┌─ Data to use

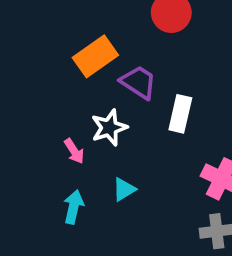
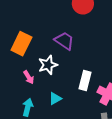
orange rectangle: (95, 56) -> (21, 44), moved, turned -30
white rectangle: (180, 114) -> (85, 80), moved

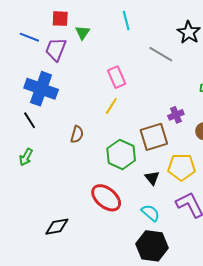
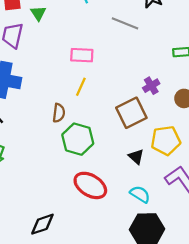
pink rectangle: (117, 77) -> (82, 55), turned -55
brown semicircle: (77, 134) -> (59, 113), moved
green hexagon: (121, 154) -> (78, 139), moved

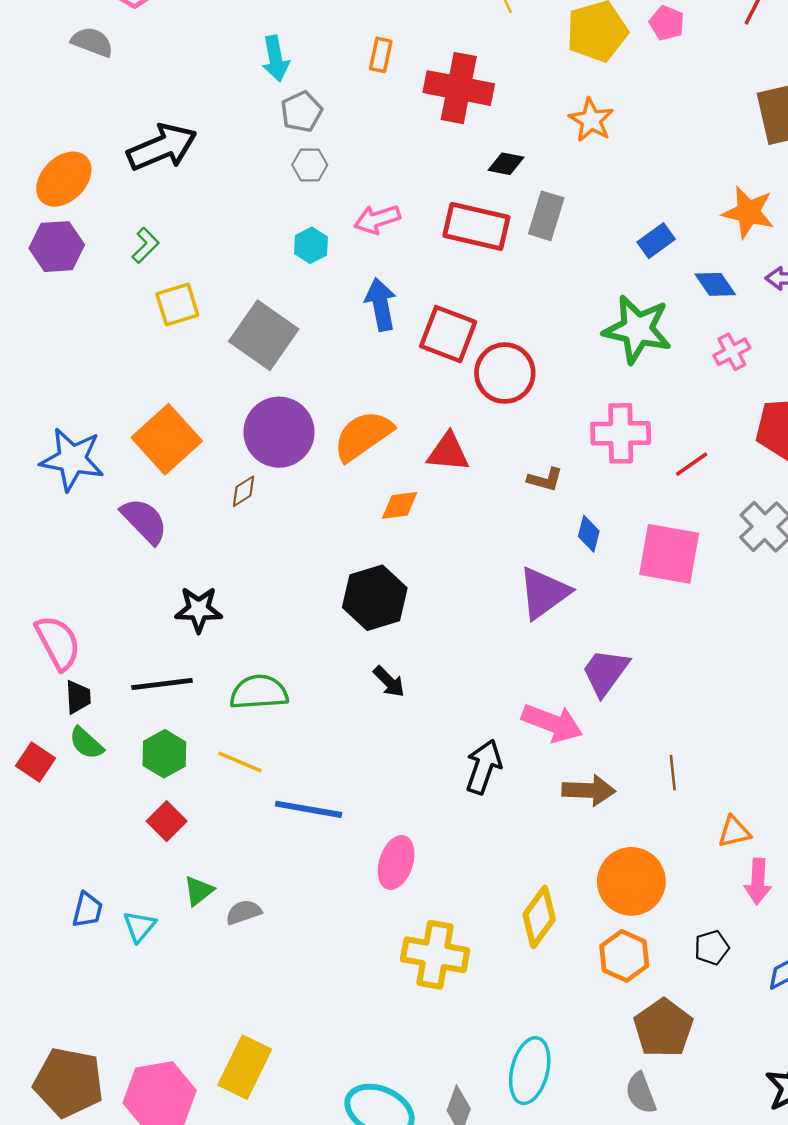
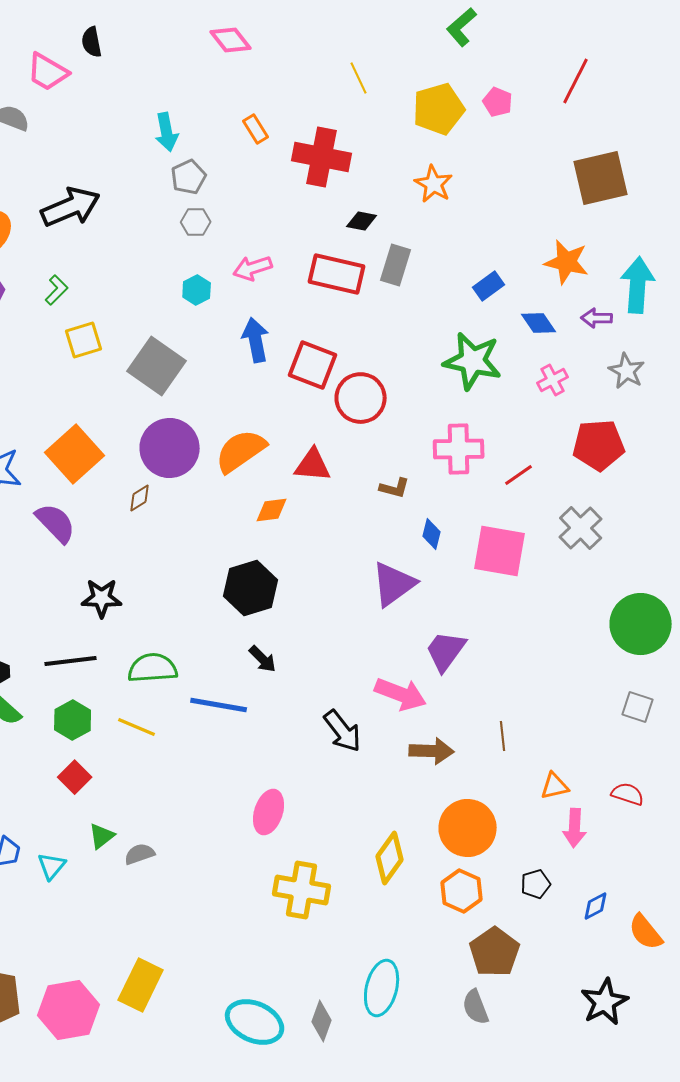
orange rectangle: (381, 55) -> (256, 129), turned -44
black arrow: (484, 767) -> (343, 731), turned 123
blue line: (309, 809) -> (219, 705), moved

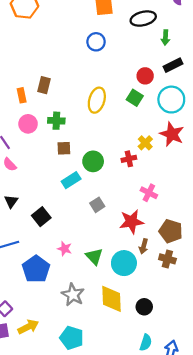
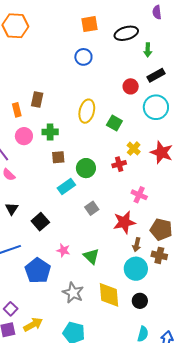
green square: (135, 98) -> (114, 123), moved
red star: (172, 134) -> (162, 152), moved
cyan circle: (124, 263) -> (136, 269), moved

└─
┌─ Data to use

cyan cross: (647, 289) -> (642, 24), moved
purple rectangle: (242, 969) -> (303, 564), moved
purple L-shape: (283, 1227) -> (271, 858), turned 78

└─

■ Problem details: An exact copy is needed. It runs from the line above containing "orange rectangle: (95, 56)" down to the line containing "cyan circle: (124, 263) -> (136, 269), moved", both included, with no pictures.

■ Written reply:
orange rectangle: (95, 56) -> (21, 44), moved, turned -30
white rectangle: (180, 114) -> (85, 80), moved

pink rectangle: (117, 77) -> (82, 55), turned -55
brown semicircle: (77, 134) -> (59, 113), moved
green hexagon: (121, 154) -> (78, 139), moved

orange rectangle: (381, 55) -> (256, 129), turned -44
black arrow: (484, 767) -> (343, 731), turned 123
blue line: (309, 809) -> (219, 705), moved

green square: (135, 98) -> (114, 123), moved
red star: (172, 134) -> (162, 152), moved
cyan circle: (124, 263) -> (136, 269), moved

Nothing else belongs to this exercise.